> **Task**: Find the line containing "blue line: moved 1 px left, 1 px down" in the listing below. Repeat it exactly, along with each following line up to and including the one containing "purple line at".

+ + + +

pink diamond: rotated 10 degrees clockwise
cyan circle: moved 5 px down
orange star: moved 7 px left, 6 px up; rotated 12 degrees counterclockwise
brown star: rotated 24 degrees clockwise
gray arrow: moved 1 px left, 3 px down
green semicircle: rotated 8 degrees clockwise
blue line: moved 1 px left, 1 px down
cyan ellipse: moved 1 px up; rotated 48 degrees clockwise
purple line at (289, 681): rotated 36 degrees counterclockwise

+ + + +

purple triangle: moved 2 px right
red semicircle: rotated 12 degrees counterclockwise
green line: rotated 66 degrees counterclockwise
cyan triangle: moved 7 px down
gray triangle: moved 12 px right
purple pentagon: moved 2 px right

+ + + +

> **Task response**:
blue line: moved 1 px left, 1 px down
cyan ellipse: moved 1 px up; rotated 48 degrees clockwise
purple line at (289, 681): rotated 36 degrees counterclockwise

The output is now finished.